* [Available data]:
┄┄┄┄┄┄
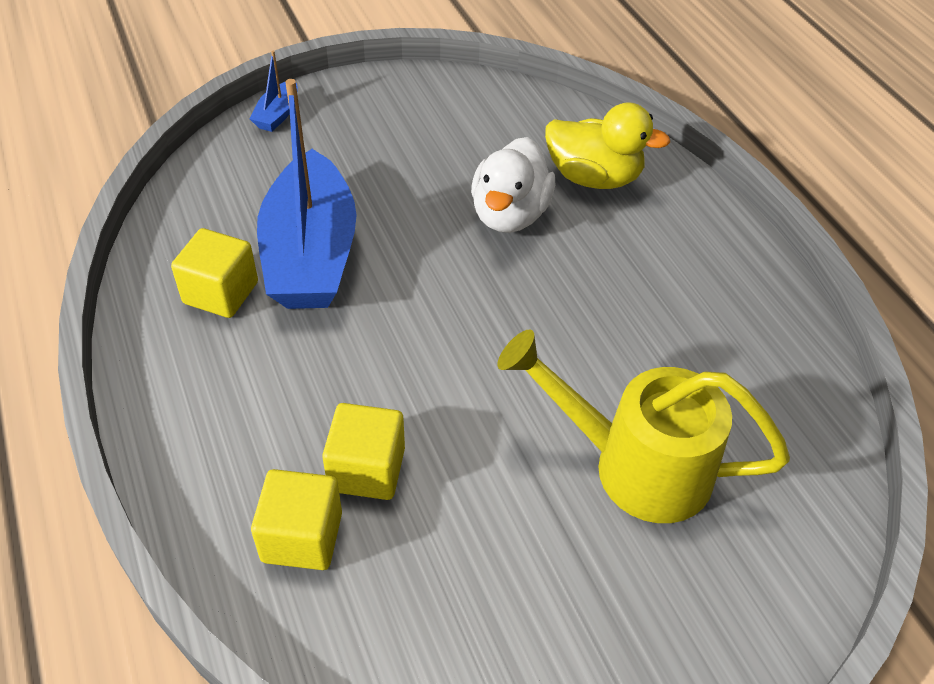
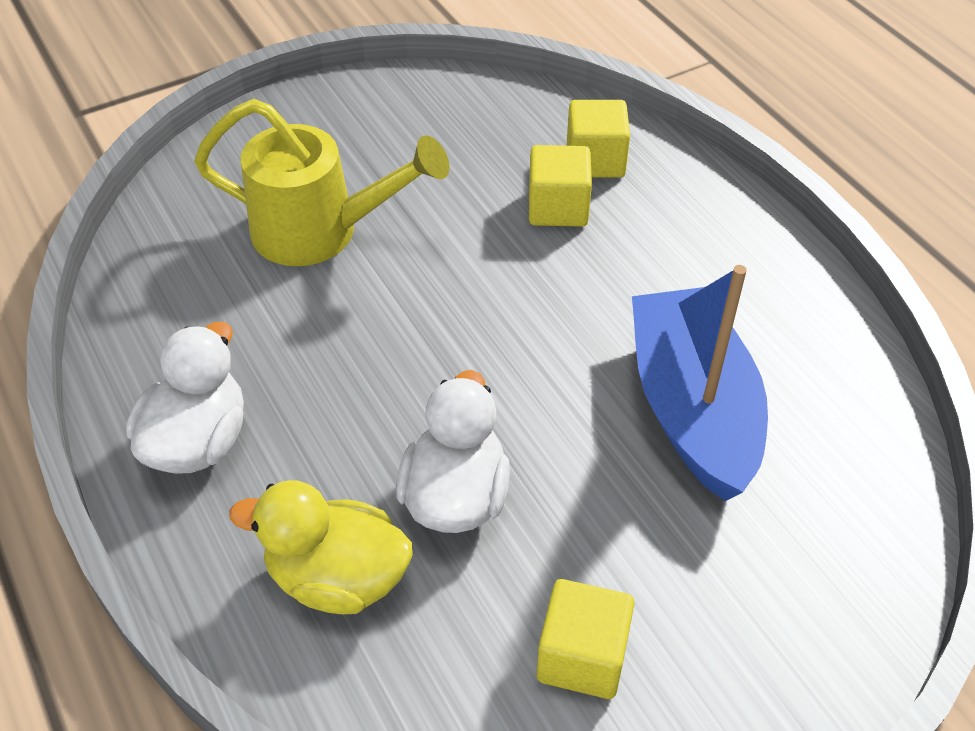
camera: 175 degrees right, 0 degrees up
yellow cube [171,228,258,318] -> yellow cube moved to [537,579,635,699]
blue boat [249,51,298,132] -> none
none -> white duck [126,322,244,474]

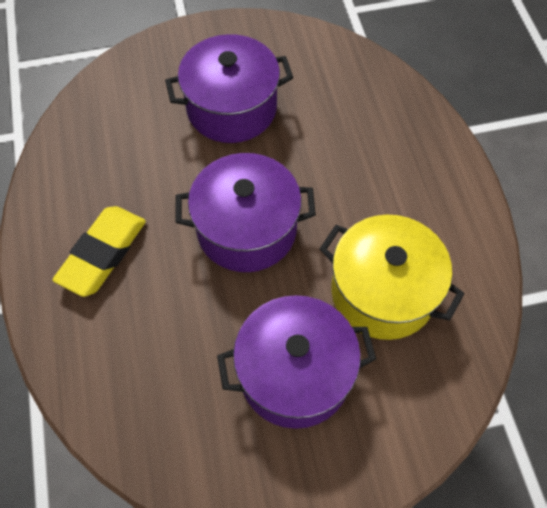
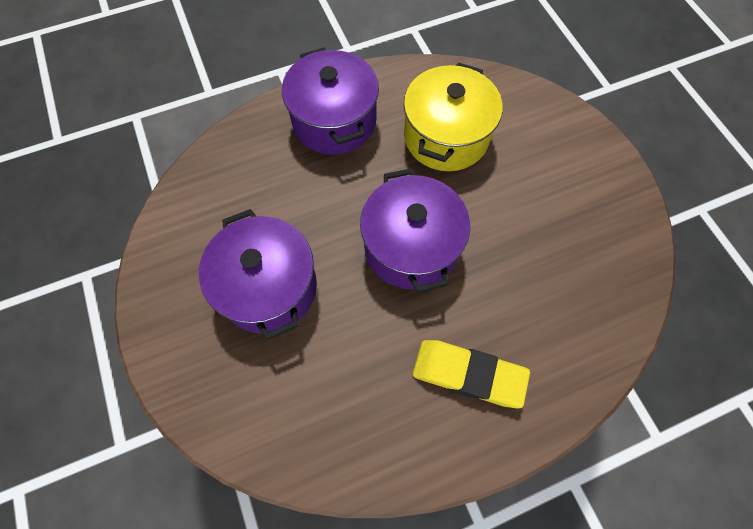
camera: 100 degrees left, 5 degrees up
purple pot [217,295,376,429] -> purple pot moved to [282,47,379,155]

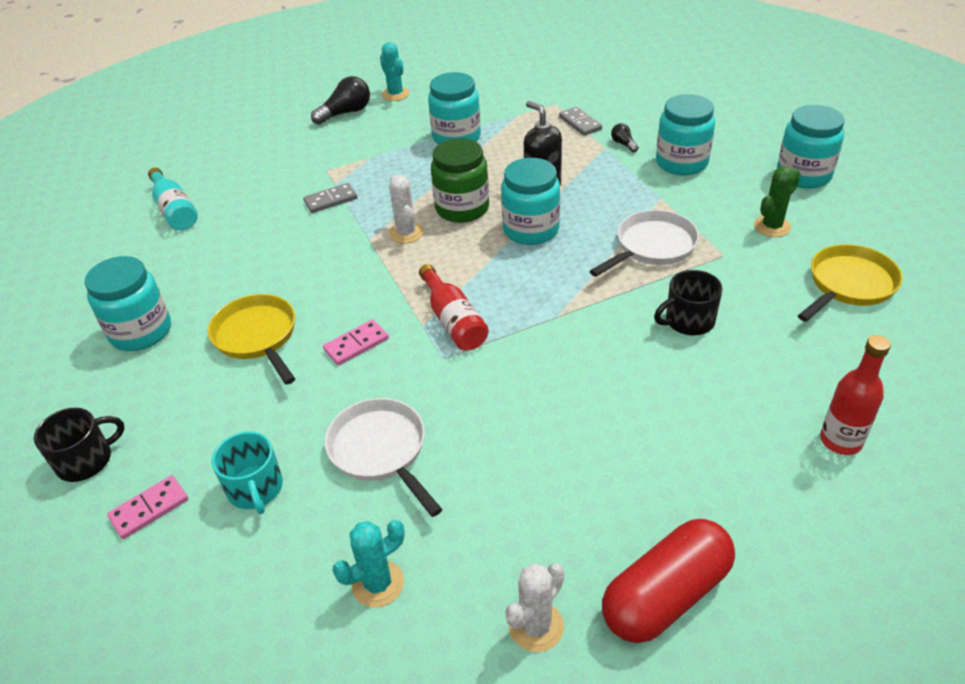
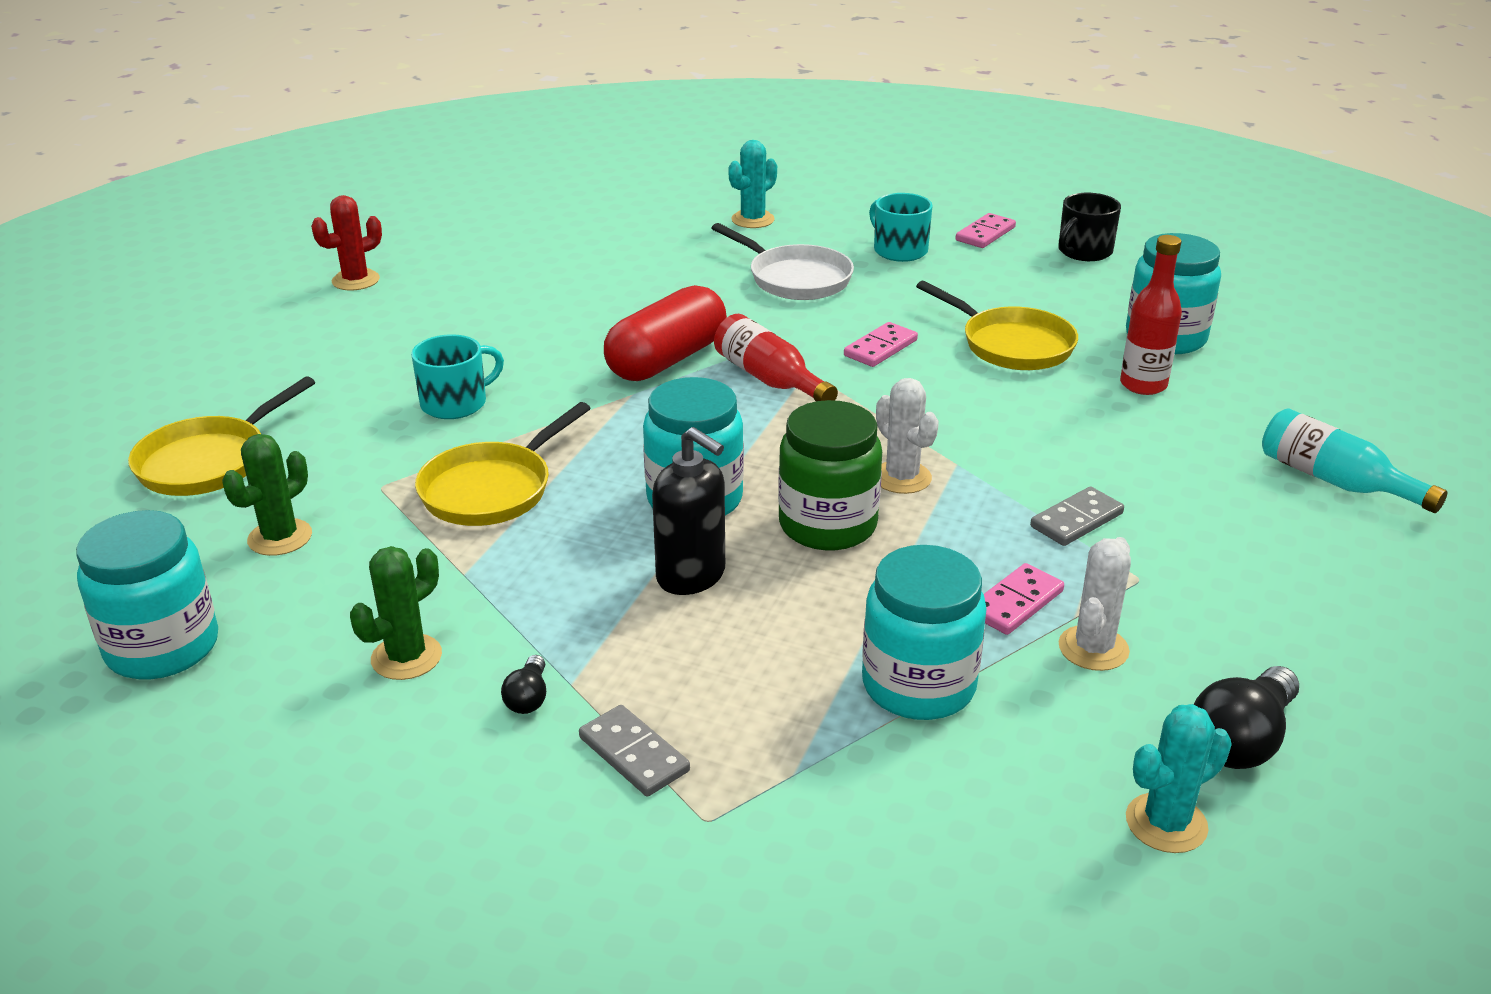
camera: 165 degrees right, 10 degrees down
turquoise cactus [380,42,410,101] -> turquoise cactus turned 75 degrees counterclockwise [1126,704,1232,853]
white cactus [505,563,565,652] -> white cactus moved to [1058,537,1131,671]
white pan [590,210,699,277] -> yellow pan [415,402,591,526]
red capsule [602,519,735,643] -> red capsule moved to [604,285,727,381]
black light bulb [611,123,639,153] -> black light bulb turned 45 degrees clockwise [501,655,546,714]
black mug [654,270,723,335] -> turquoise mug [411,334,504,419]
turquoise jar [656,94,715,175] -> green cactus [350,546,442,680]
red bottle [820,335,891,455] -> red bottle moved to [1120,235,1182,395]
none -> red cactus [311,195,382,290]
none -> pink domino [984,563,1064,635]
┄┄┄┄┄┄
* [Task directions]: Restate the preceding entries in full, word for word, with the pictures removed.

* [Result]:
camera: 175 degrees right, 0 degrees up
yellow cube [171,228,258,318] -> yellow cube moved to [537,579,635,699]
blue boat [249,51,298,132] -> none
none -> white duck [126,322,244,474]

camera: 100 degrees left, 5 degrees up
purple pot [217,295,376,429] -> purple pot moved to [282,47,379,155]

camera: 165 degrees right, 10 degrees down
turquoise cactus [380,42,410,101] -> turquoise cactus turned 75 degrees counterclockwise [1126,704,1232,853]
white cactus [505,563,565,652] -> white cactus moved to [1058,537,1131,671]
white pan [590,210,699,277] -> yellow pan [415,402,591,526]
red capsule [602,519,735,643] -> red capsule moved to [604,285,727,381]
black light bulb [611,123,639,153] -> black light bulb turned 45 degrees clockwise [501,655,546,714]
black mug [654,270,723,335] -> turquoise mug [411,334,504,419]
turquoise jar [656,94,715,175] -> green cactus [350,546,442,680]
red bottle [820,335,891,455] -> red bottle moved to [1120,235,1182,395]
none -> red cactus [311,195,382,290]
none -> pink domino [984,563,1064,635]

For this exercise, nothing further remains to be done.